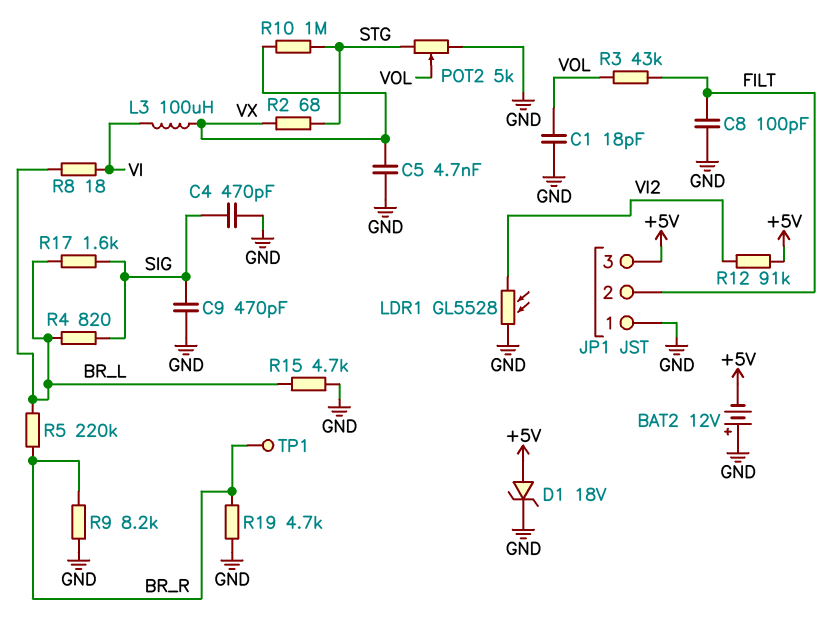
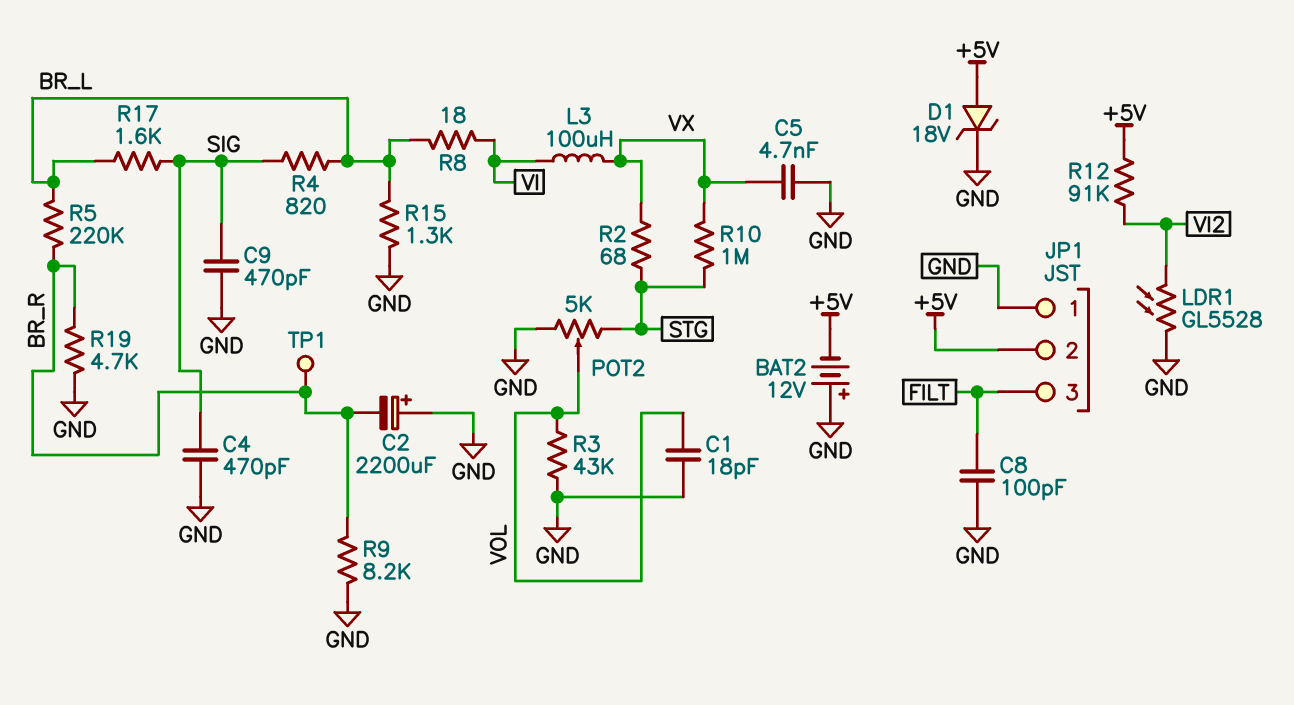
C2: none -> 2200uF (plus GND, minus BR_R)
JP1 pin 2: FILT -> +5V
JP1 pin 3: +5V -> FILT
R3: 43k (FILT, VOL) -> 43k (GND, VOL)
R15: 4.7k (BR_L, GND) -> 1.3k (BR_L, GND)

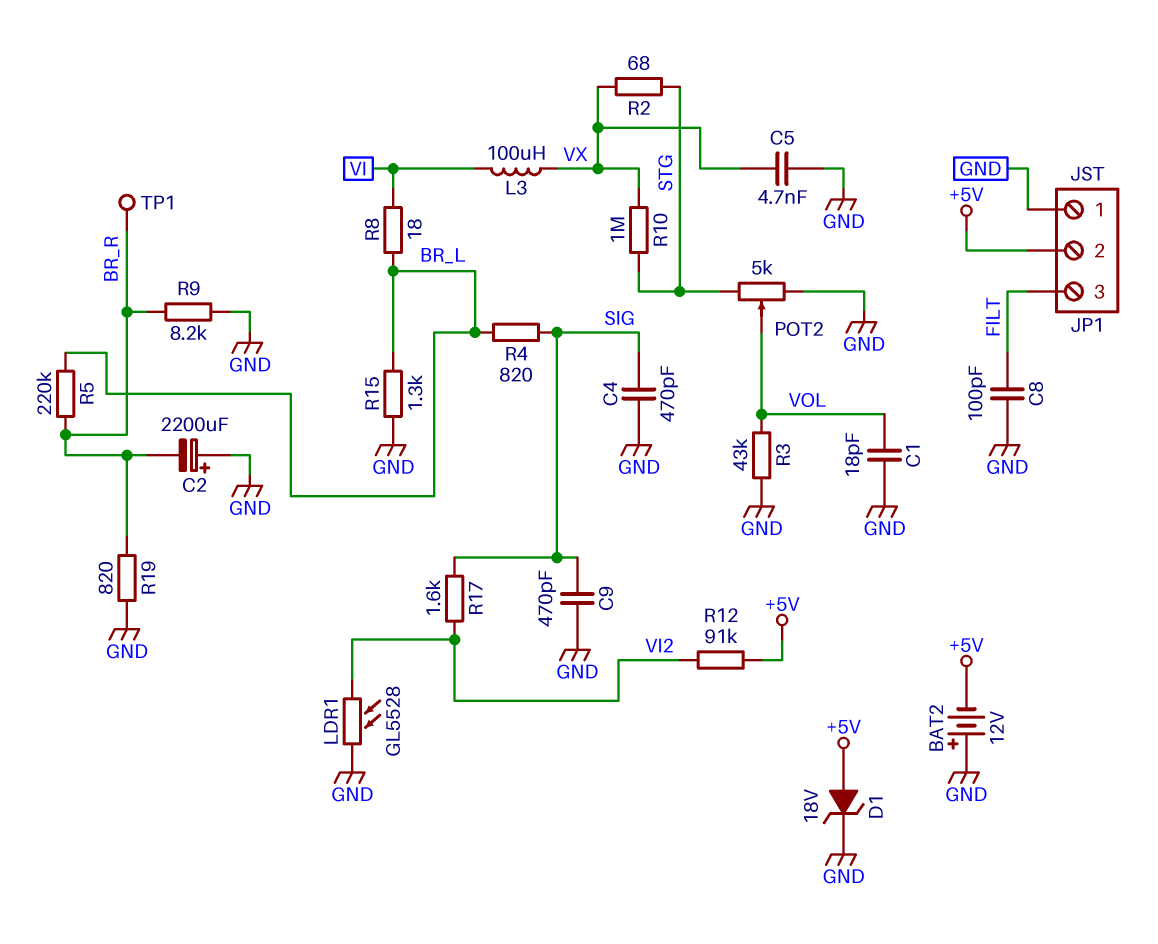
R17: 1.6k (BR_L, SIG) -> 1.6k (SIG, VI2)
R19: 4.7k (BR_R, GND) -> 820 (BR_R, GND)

◆ ◆ ◆ ◆ ◆ ◆ ◆

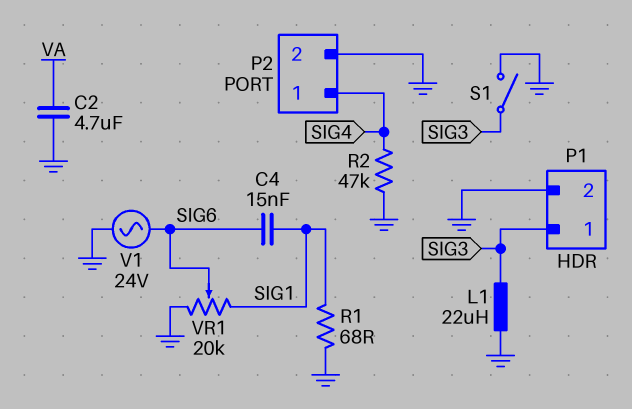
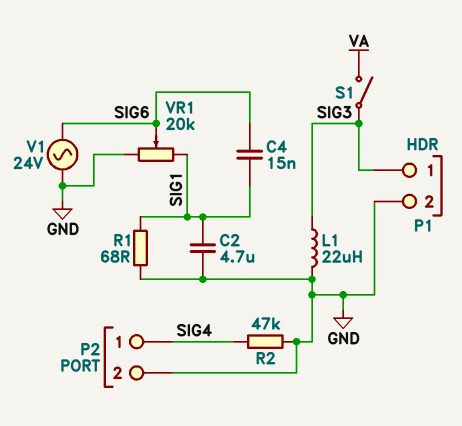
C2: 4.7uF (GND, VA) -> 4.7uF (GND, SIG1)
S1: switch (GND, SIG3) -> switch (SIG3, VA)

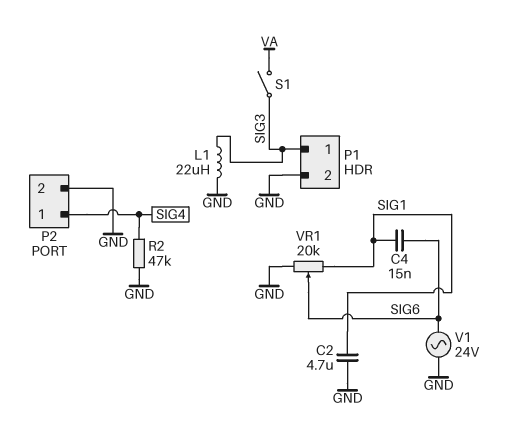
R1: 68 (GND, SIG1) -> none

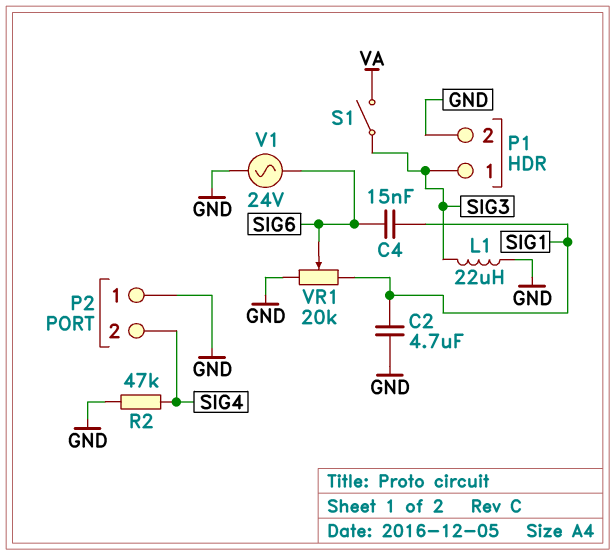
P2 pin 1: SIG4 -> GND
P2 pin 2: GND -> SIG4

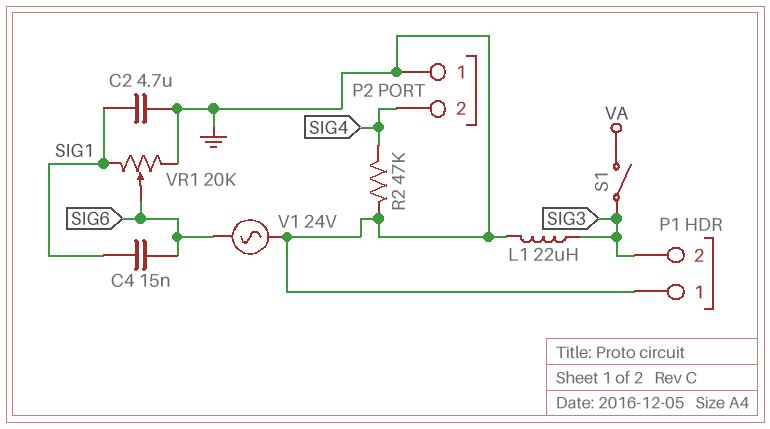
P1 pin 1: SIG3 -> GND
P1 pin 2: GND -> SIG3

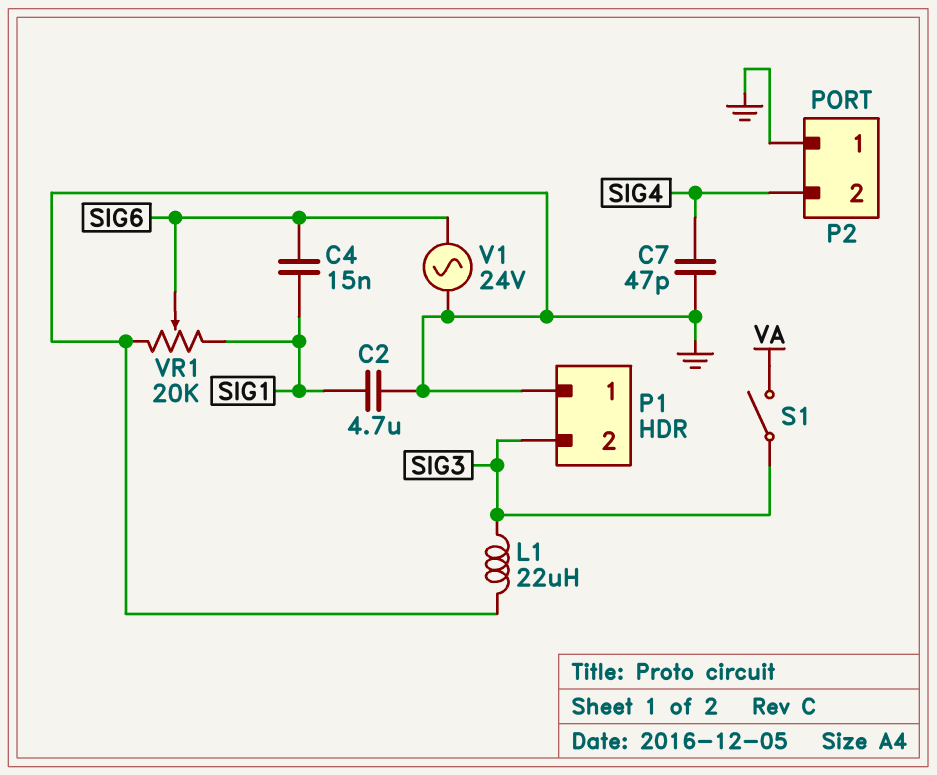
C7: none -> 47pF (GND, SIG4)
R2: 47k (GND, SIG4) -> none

◆ ◆ ◆ ◆ ◆ ◆ ◆

What the exercise asks — Using the records above, return verbatim only the part that opens with the line containing "C2: none -> 2200uF (plus GND, minus BR_R)" and closes with the line containing "R19: 4.7k (BR_R, GND) -> 820 (BR_R, GND)"; pictures stay out.

Solution below —
C2: none -> 2200uF (plus GND, minus BR_R)
JP1 pin 2: FILT -> +5V
JP1 pin 3: +5V -> FILT
R3: 43k (FILT, VOL) -> 43k (GND, VOL)
R15: 4.7k (BR_L, GND) -> 1.3k (BR_L, GND)

R17: 1.6k (BR_L, SIG) -> 1.6k (SIG, VI2)
R19: 4.7k (BR_R, GND) -> 820 (BR_R, GND)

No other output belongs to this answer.